Without pictures, repeat the lines of the entries from the one containing "RTC2 pin SCL: D13 -> D22" through the last, both ends included, and nothing else.
Content starts
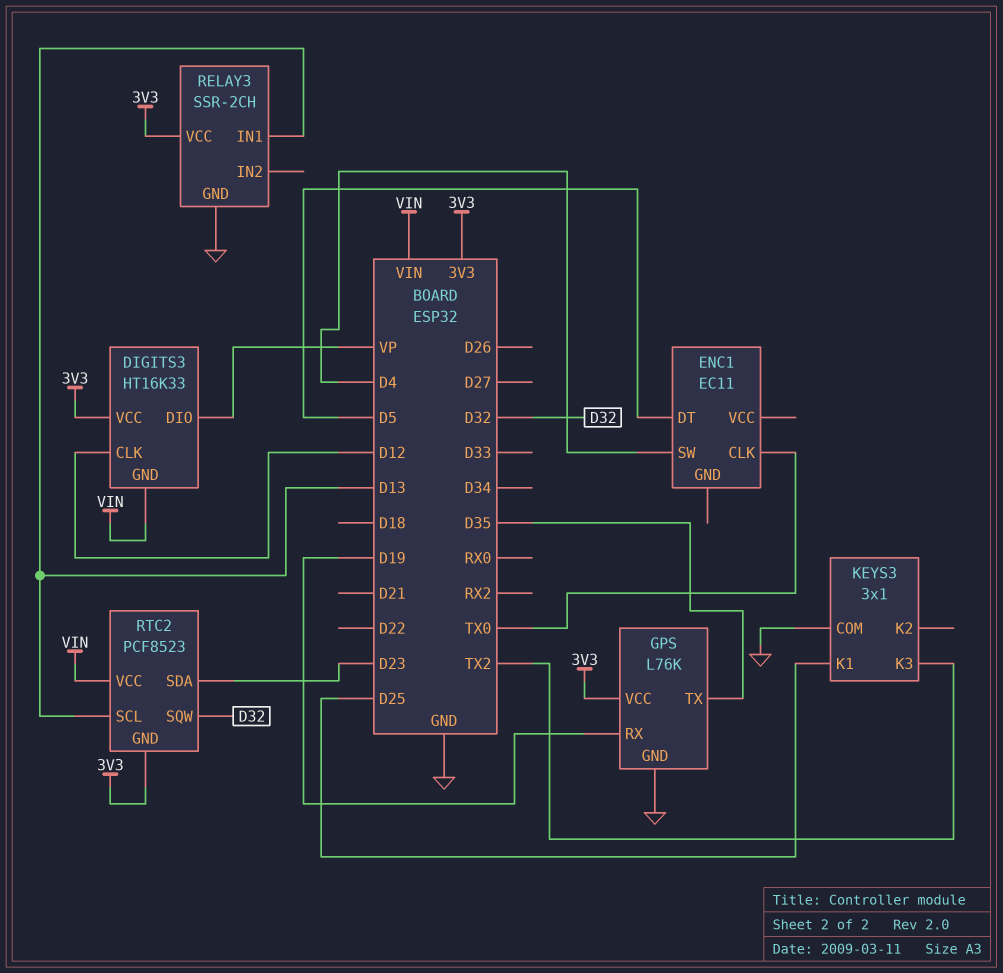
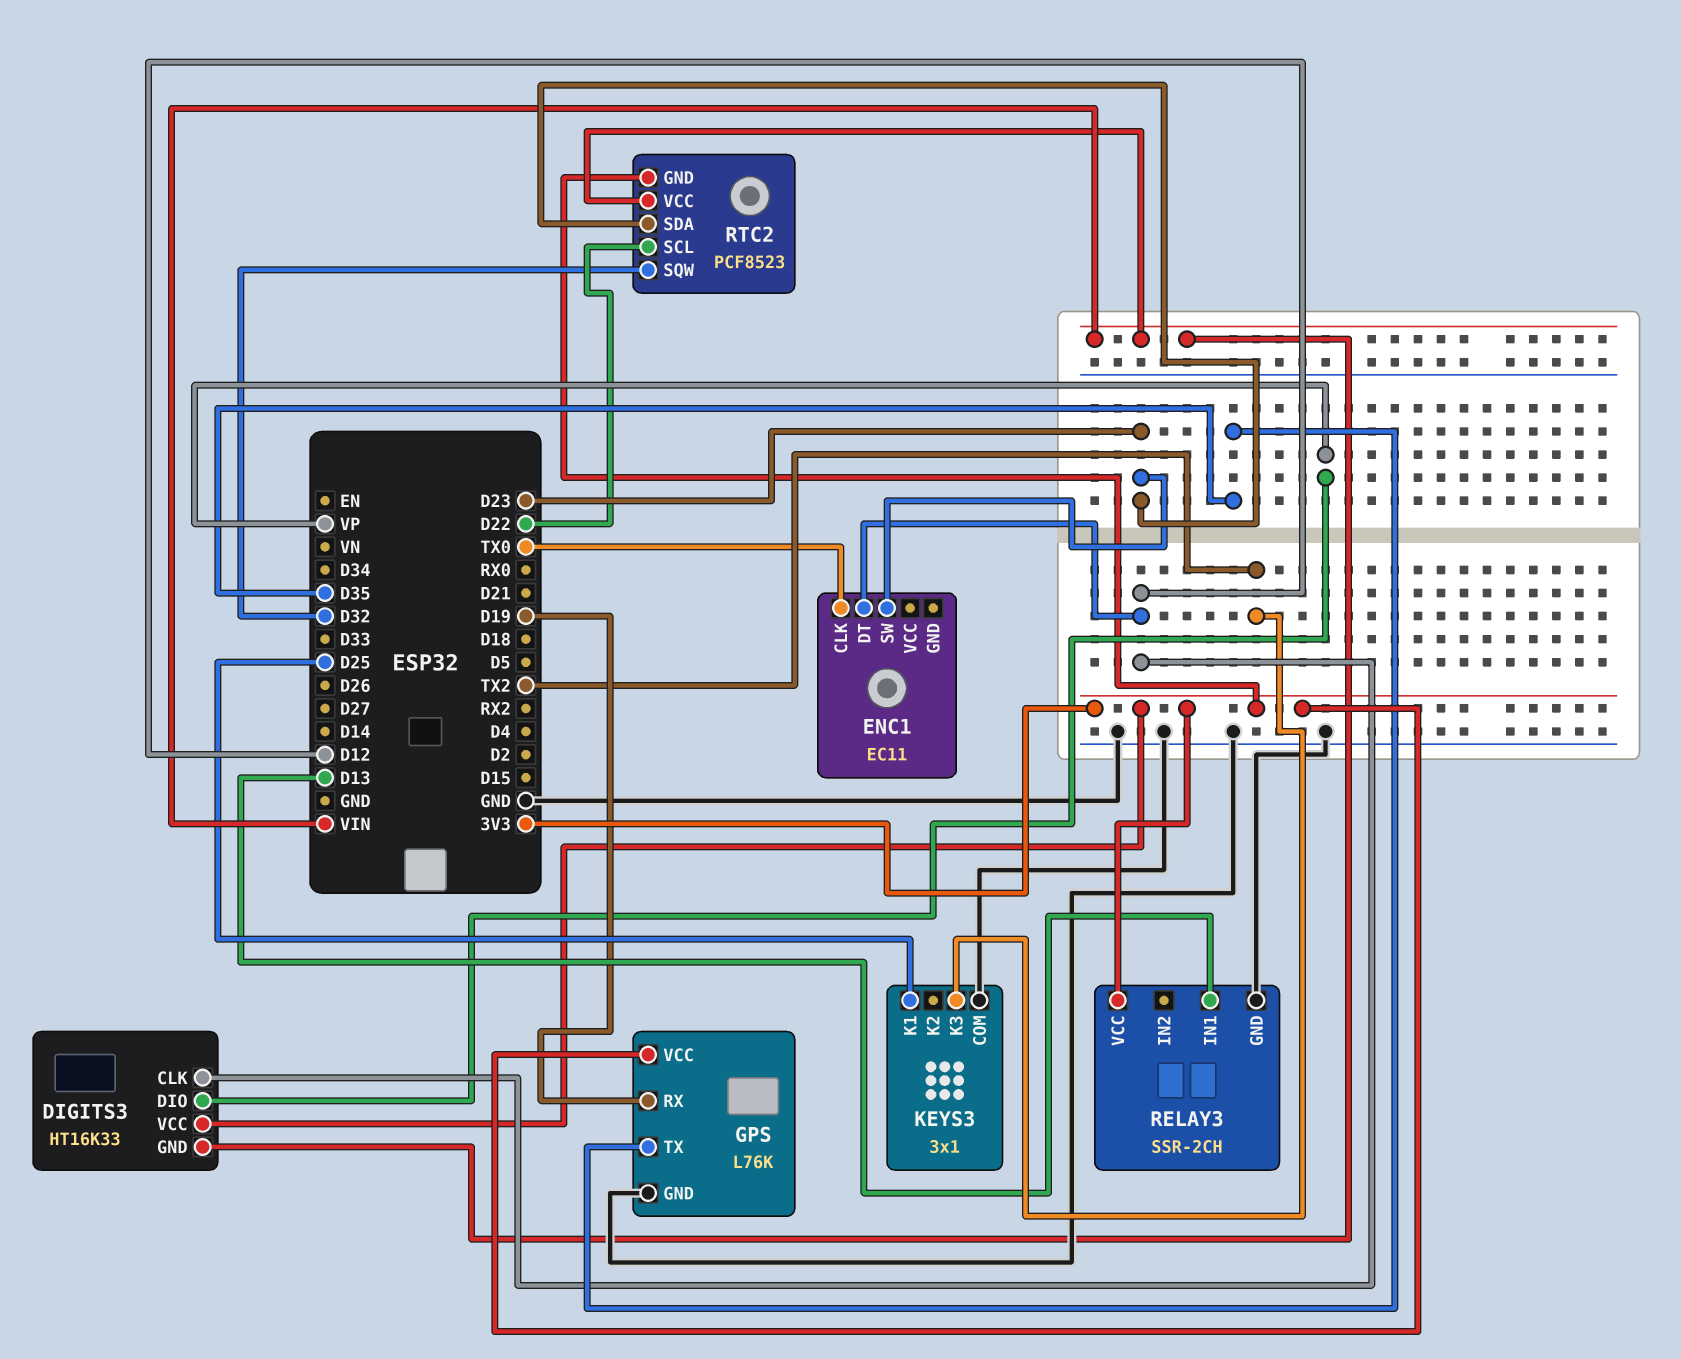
ENC1 pin DT: D5 -> D12
ENC1 pin SW: D4 -> D23
RTC2 pin SCL: D13 -> D22

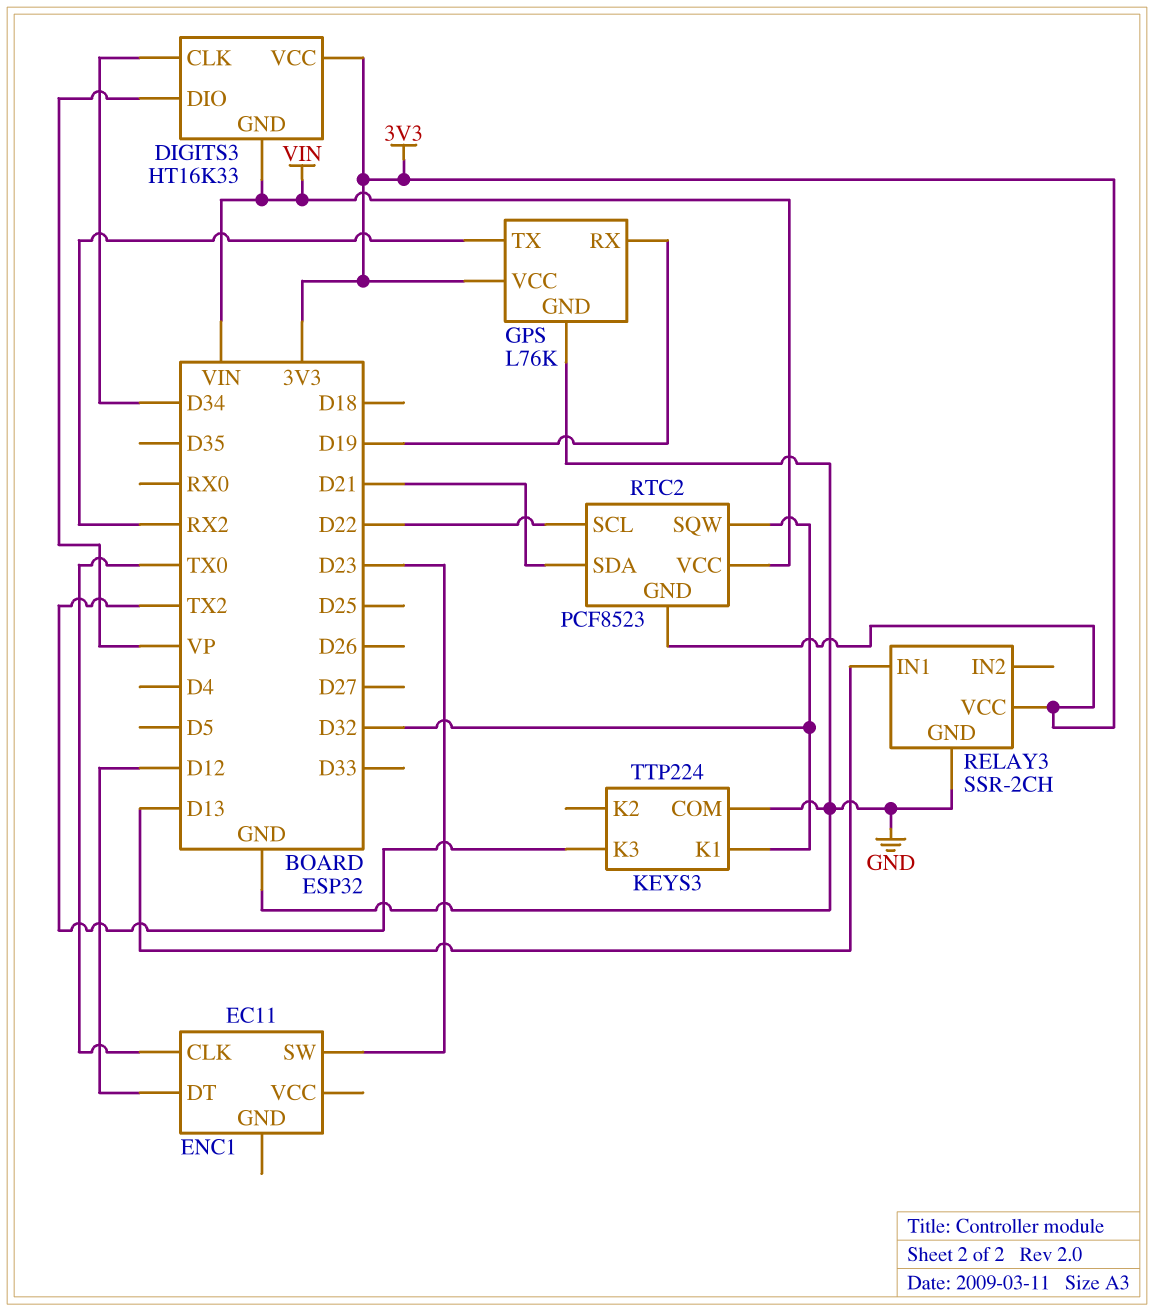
DIGITS3 pin CLK: D12 -> D34
GPS pin TX: D35 -> RX2
KEYS3: 3x1 -> TTP224
KEYS3 pin K1: D25 -> D32
RTC2 pin SDA: D23 -> D21

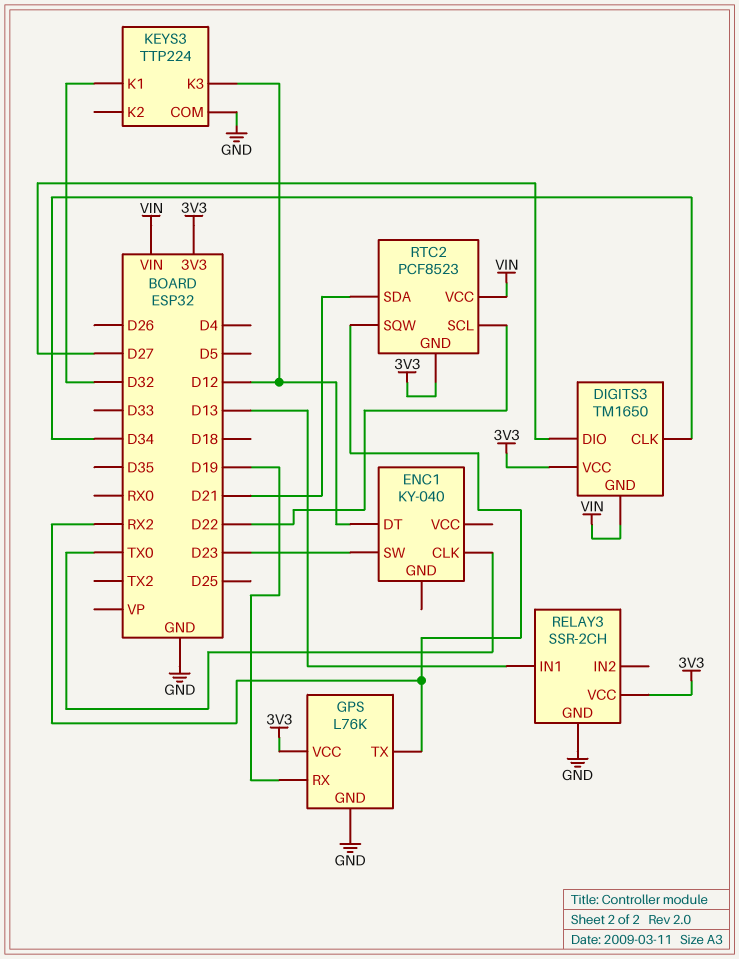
DIGITS3: HT16K33 -> TM1650
DIGITS3 pin DIO: VP -> D27
ENC1: EC11 -> KY-040
KEYS3 pin K3: TX2 -> D12
RTC2 pin SQW: D32 -> RX2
Content ends
Written response:
RTC2 pin SCL: D13 -> D22

DIGITS3 pin CLK: D12 -> D34
GPS pin TX: D35 -> RX2
KEYS3: 3x1 -> TTP224
KEYS3 pin K1: D25 -> D32
RTC2 pin SDA: D23 -> D21

DIGITS3: HT16K33 -> TM1650
DIGITS3 pin DIO: VP -> D27
ENC1: EC11 -> KY-040
KEYS3 pin K3: TX2 -> D12
RTC2 pin SQW: D32 -> RX2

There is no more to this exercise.